- **DESCRIPTION OF THE TASK**: When you find the word "cross" in a line of the entries, please copy the whole line.
<<<<
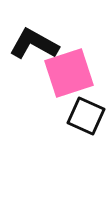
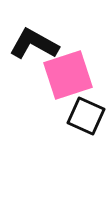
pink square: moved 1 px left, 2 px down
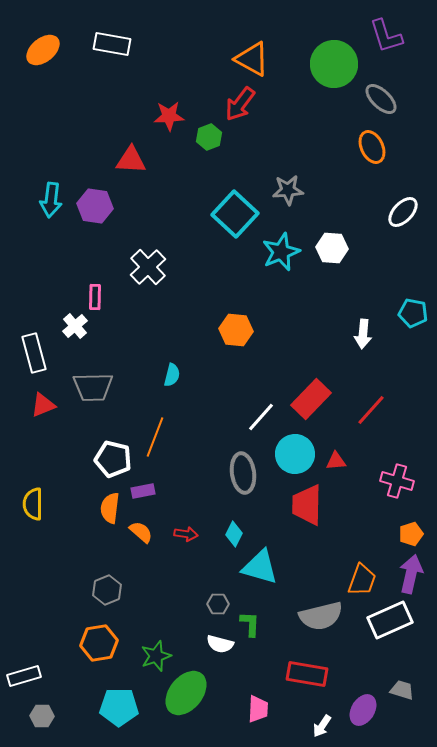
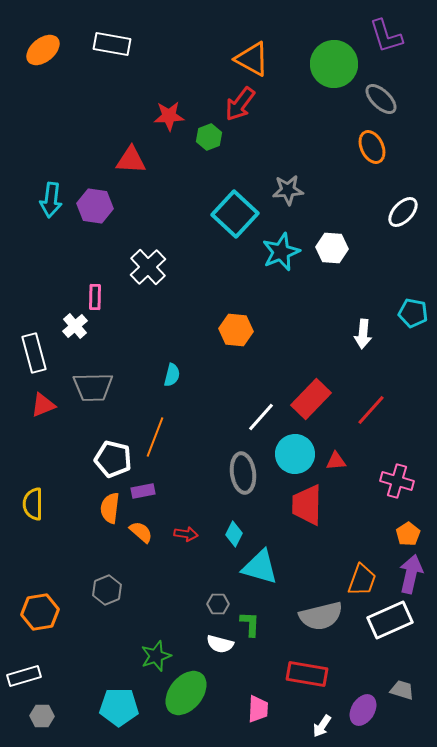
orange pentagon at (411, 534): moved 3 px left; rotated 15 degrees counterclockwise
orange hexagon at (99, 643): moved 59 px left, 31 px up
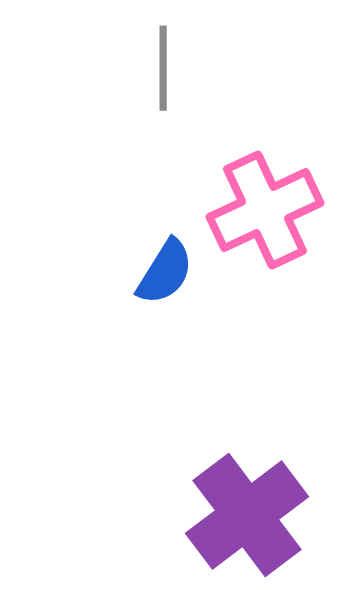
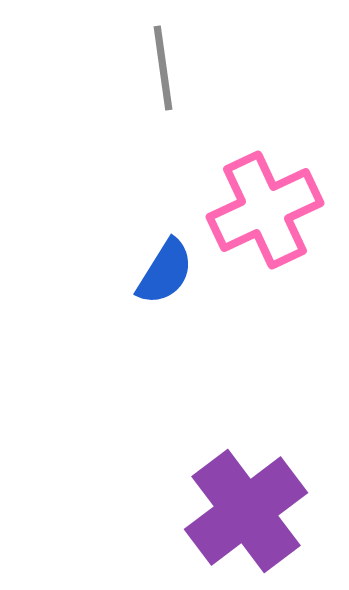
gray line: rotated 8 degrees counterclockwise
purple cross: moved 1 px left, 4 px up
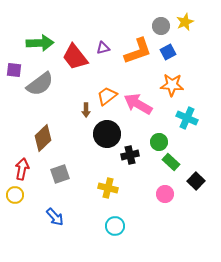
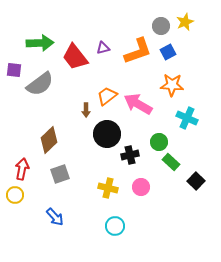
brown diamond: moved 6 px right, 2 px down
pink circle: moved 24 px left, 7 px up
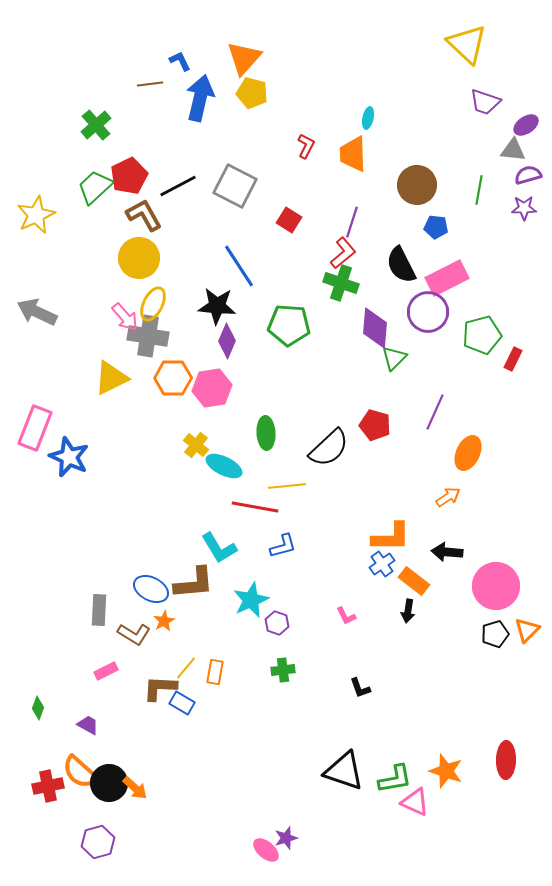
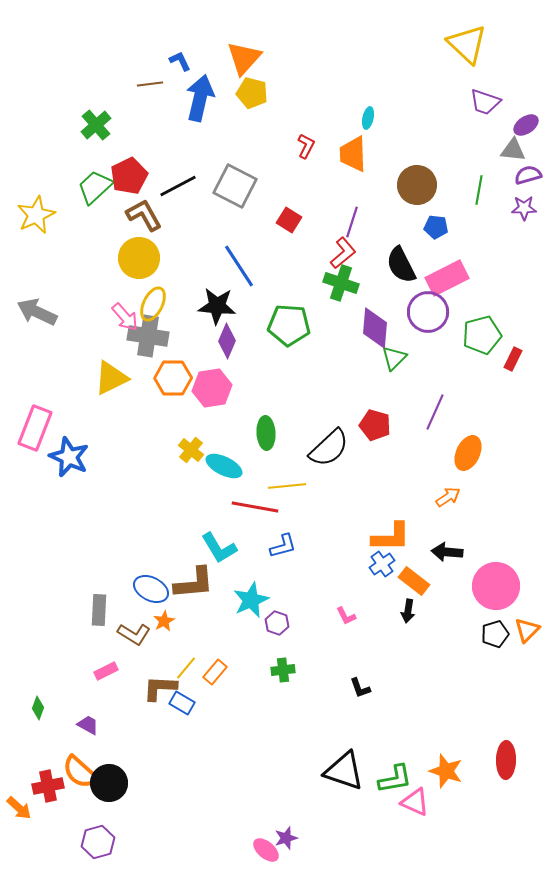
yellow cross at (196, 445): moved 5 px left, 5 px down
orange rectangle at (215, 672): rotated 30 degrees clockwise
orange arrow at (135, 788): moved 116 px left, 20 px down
>>>>
- **SOLVED EXERCISE**:
purple cross: moved 1 px left, 4 px up
yellow cross at (196, 445): moved 5 px left, 5 px down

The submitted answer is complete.